**EXTRACTED ENTRIES:**
____________
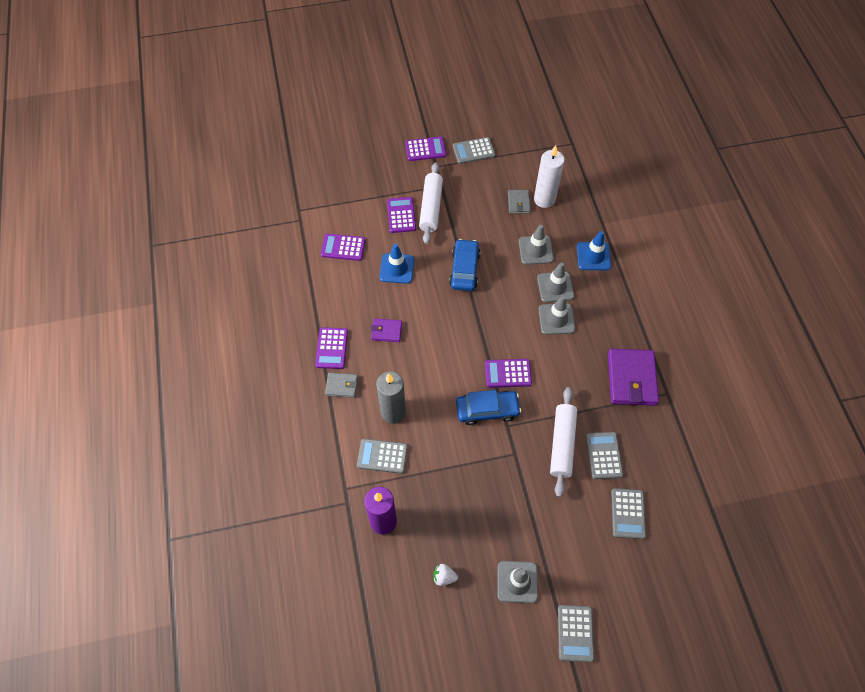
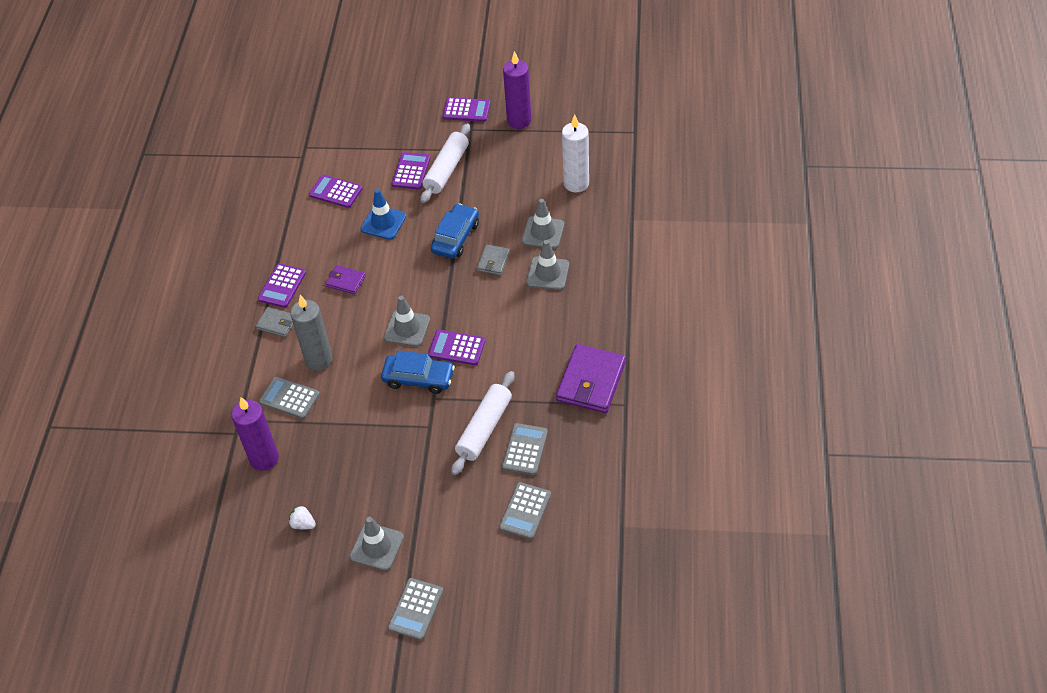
camera: 20 degrees right, 10 degrees down
grey calculator [453,137,495,164] -> purple candle [503,51,531,129]
grey wallet [508,190,530,213] -> grey wallet moved to [477,244,510,275]
grey traffic cone [539,296,575,335] -> grey traffic cone moved to [384,296,430,347]
blue traffic cone [577,231,611,270] -> none

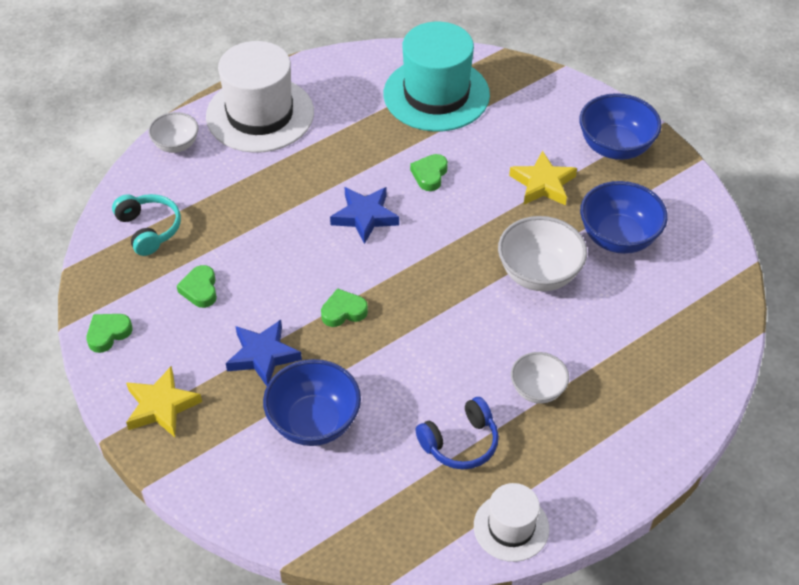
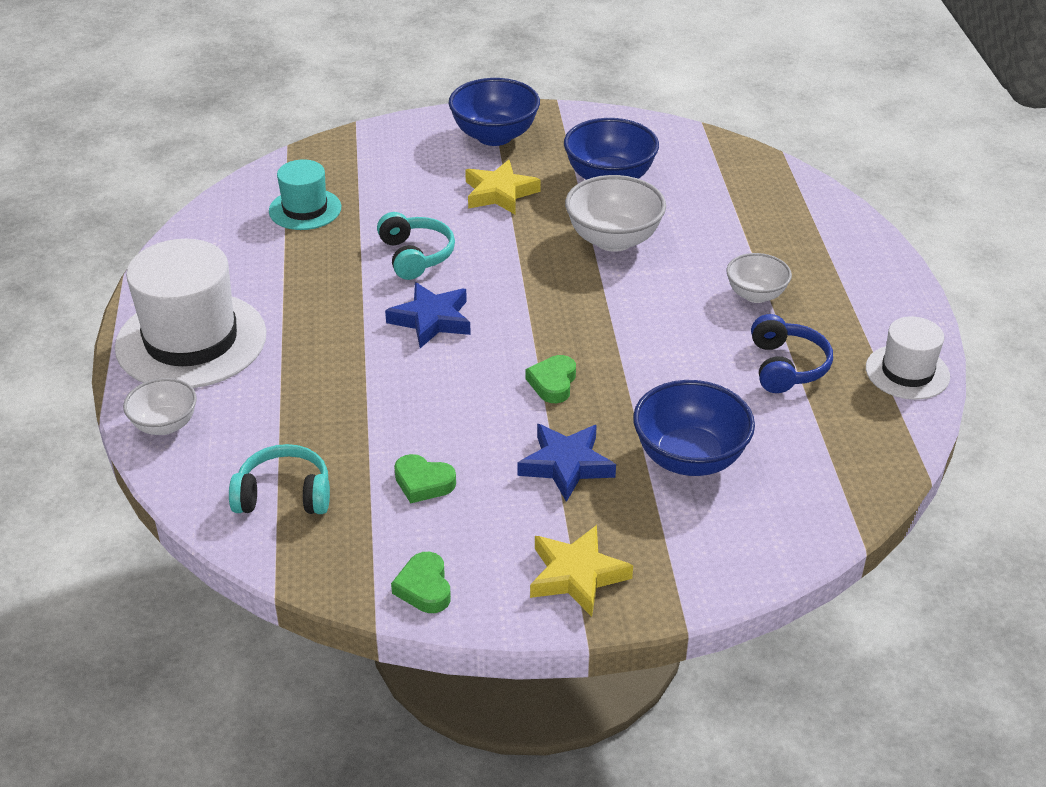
camera: 60 degrees left, 10 degrees down
turquoise hat [384,22,490,131] -> turquoise hat [269,159,341,230], size x0.54
green heart [410,154,448,191] -> turquoise headphones [377,212,455,280]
____________
**WHAT YOU NEED TO DO:** Pull out all lines of the data with the string "degrees".

**RESPONSE FOR THIS EXERCISE:**
camera: 20 degrees right, 10 degrees down
camera: 60 degrees left, 10 degrees down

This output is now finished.